Work item >> Every entry that follows is to be duplicated exactly.

┄┄┄┄┄┄┄┄┄┄

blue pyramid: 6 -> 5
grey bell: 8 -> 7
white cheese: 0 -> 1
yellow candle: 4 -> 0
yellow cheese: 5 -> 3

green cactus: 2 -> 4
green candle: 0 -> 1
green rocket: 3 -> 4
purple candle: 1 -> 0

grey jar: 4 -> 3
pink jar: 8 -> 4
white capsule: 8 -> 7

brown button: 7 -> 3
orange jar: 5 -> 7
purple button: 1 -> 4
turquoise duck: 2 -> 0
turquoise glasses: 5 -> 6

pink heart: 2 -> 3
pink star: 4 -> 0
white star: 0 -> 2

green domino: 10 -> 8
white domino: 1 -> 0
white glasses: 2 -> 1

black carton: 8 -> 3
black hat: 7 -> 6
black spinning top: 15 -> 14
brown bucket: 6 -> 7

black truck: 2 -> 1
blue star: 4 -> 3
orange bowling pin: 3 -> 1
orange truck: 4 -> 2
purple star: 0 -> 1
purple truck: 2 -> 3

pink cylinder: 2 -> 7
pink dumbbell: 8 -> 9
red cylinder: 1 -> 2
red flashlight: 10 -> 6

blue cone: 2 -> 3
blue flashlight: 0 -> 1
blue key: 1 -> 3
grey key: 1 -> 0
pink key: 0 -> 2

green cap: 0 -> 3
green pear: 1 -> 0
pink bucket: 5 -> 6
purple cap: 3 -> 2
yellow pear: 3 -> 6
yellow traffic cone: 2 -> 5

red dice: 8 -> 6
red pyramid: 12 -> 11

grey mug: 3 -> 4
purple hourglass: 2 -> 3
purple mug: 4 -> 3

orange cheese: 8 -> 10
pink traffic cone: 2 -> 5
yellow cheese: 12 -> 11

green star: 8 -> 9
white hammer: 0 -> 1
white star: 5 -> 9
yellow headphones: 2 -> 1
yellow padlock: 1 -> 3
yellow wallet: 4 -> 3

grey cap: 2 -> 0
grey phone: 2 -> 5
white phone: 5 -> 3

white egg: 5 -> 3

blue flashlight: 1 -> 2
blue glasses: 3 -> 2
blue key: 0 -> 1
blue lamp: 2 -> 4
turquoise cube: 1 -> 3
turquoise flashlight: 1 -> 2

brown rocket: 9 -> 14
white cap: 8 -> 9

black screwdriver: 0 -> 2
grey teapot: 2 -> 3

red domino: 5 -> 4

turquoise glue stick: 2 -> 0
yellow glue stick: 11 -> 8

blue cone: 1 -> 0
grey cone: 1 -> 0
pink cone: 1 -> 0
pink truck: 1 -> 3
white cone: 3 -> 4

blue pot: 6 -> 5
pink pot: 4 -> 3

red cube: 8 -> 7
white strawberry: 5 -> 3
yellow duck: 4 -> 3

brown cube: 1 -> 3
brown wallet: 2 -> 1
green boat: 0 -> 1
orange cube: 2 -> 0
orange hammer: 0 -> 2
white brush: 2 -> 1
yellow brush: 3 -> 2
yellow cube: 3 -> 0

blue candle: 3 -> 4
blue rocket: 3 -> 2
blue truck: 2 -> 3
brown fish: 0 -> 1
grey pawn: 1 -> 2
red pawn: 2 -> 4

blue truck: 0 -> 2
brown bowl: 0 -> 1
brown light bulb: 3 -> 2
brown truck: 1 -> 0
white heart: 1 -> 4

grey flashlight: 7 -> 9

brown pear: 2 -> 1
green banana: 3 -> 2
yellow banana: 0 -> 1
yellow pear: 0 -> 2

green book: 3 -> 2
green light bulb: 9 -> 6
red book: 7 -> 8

┄┄┄┄┄┄┄┄┄┄

Result of the exercise >>
blue pyramid: 6 -> 5
grey bell: 8 -> 7
white cheese: 0 -> 1
yellow candle: 4 -> 0
yellow cheese: 5 -> 3

green cactus: 2 -> 4
green candle: 0 -> 1
green rocket: 3 -> 4
purple candle: 1 -> 0

grey jar: 4 -> 3
pink jar: 8 -> 4
white capsule: 8 -> 7

brown button: 7 -> 3
orange jar: 5 -> 7
purple button: 1 -> 4
turquoise duck: 2 -> 0
turquoise glasses: 5 -> 6

pink heart: 2 -> 3
pink star: 4 -> 0
white star: 0 -> 2

green domino: 10 -> 8
white domino: 1 -> 0
white glasses: 2 -> 1

black carton: 8 -> 3
black hat: 7 -> 6
black spinning top: 15 -> 14
brown bucket: 6 -> 7

black truck: 2 -> 1
blue star: 4 -> 3
orange bowling pin: 3 -> 1
orange truck: 4 -> 2
purple star: 0 -> 1
purple truck: 2 -> 3

pink cylinder: 2 -> 7
pink dumbbell: 8 -> 9
red cylinder: 1 -> 2
red flashlight: 10 -> 6

blue cone: 2 -> 3
blue flashlight: 0 -> 1
blue key: 1 -> 3
grey key: 1 -> 0
pink key: 0 -> 2

green cap: 0 -> 3
green pear: 1 -> 0
pink bucket: 5 -> 6
purple cap: 3 -> 2
yellow pear: 3 -> 6
yellow traffic cone: 2 -> 5

red dice: 8 -> 6
red pyramid: 12 -> 11

grey mug: 3 -> 4
purple hourglass: 2 -> 3
purple mug: 4 -> 3

orange cheese: 8 -> 10
pink traffic cone: 2 -> 5
yellow cheese: 12 -> 11

green star: 8 -> 9
white hammer: 0 -> 1
white star: 5 -> 9
yellow headphones: 2 -> 1
yellow padlock: 1 -> 3
yellow wallet: 4 -> 3

grey cap: 2 -> 0
grey phone: 2 -> 5
white phone: 5 -> 3

white egg: 5 -> 3

blue flashlight: 1 -> 2
blue glasses: 3 -> 2
blue key: 0 -> 1
blue lamp: 2 -> 4
turquoise cube: 1 -> 3
turquoise flashlight: 1 -> 2

brown rocket: 9 -> 14
white cap: 8 -> 9

black screwdriver: 0 -> 2
grey teapot: 2 -> 3

red domino: 5 -> 4

turquoise glue stick: 2 -> 0
yellow glue stick: 11 -> 8

blue cone: 1 -> 0
grey cone: 1 -> 0
pink cone: 1 -> 0
pink truck: 1 -> 3
white cone: 3 -> 4

blue pot: 6 -> 5
pink pot: 4 -> 3

red cube: 8 -> 7
white strawberry: 5 -> 3
yellow duck: 4 -> 3

brown cube: 1 -> 3
brown wallet: 2 -> 1
green boat: 0 -> 1
orange cube: 2 -> 0
orange hammer: 0 -> 2
white brush: 2 -> 1
yellow brush: 3 -> 2
yellow cube: 3 -> 0

blue candle: 3 -> 4
blue rocket: 3 -> 2
blue truck: 2 -> 3
brown fish: 0 -> 1
grey pawn: 1 -> 2
red pawn: 2 -> 4

blue truck: 0 -> 2
brown bowl: 0 -> 1
brown light bulb: 3 -> 2
brown truck: 1 -> 0
white heart: 1 -> 4

grey flashlight: 7 -> 9

brown pear: 2 -> 1
green banana: 3 -> 2
yellow banana: 0 -> 1
yellow pear: 0 -> 2

green book: 3 -> 2
green light bulb: 9 -> 6
red book: 7 -> 8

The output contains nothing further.